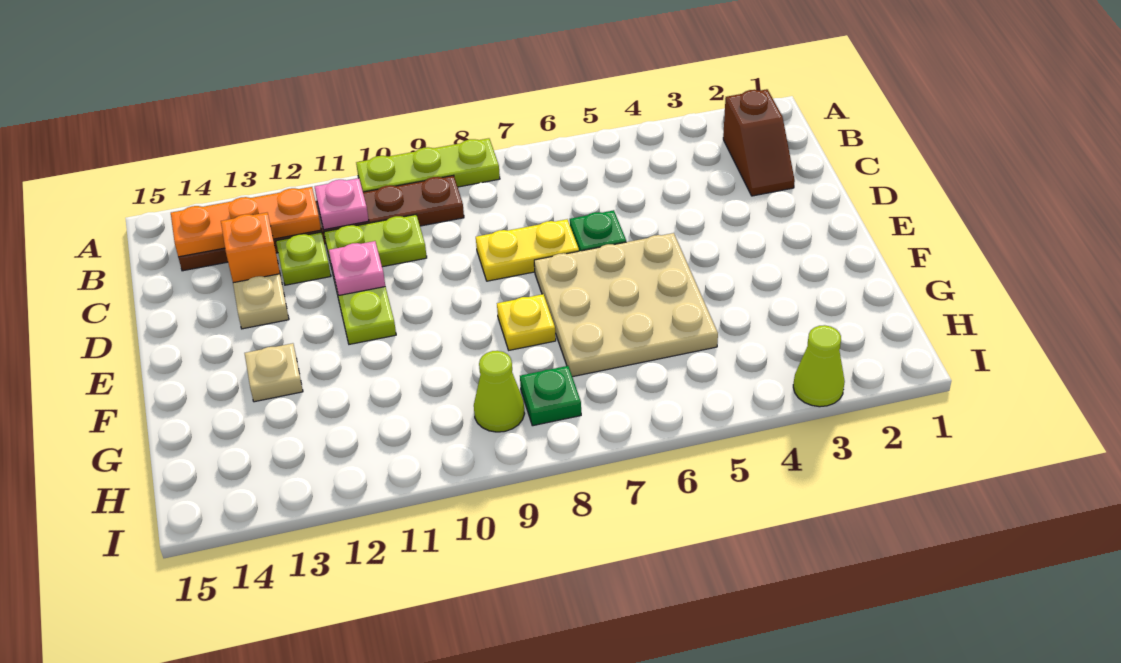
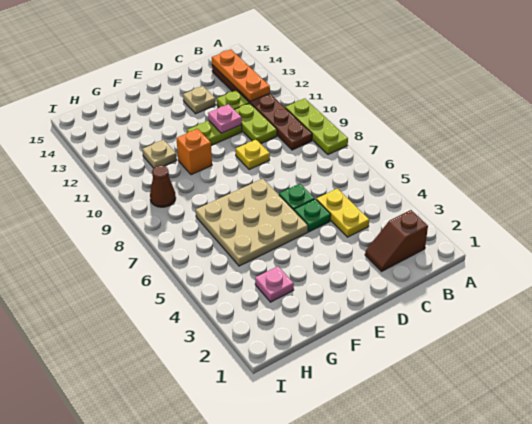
pink plate B11 level 2 -> pink plate G3 level 1
orange brick C13 level 1 -> orange brick F10 level 1
yellow plate D7:D8 level 1 -> yellow plate C4:C5 level 1
yellow plate F8 level 1 -> yellow plate D9 level 1
tan plate F13 level 1 -> tan plate G11 level 1
green plate H8 level 1 -> green plate D5 level 1
lime cone H9 level 1 -> brown cone H9 level 1
lime cone I3 level 1 -> none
────
What this task involves - Hand over the entries again, exactly as written and without the pictures.

Worked solution -
pink plate B11 level 2 -> pink plate G3 level 1
orange brick C13 level 1 -> orange brick F10 level 1
yellow plate D7:D8 level 1 -> yellow plate C4:C5 level 1
yellow plate F8 level 1 -> yellow plate D9 level 1
tan plate F13 level 1 -> tan plate G11 level 1
green plate H8 level 1 -> green plate D5 level 1
lime cone H9 level 1 -> brown cone H9 level 1
lime cone I3 level 1 -> none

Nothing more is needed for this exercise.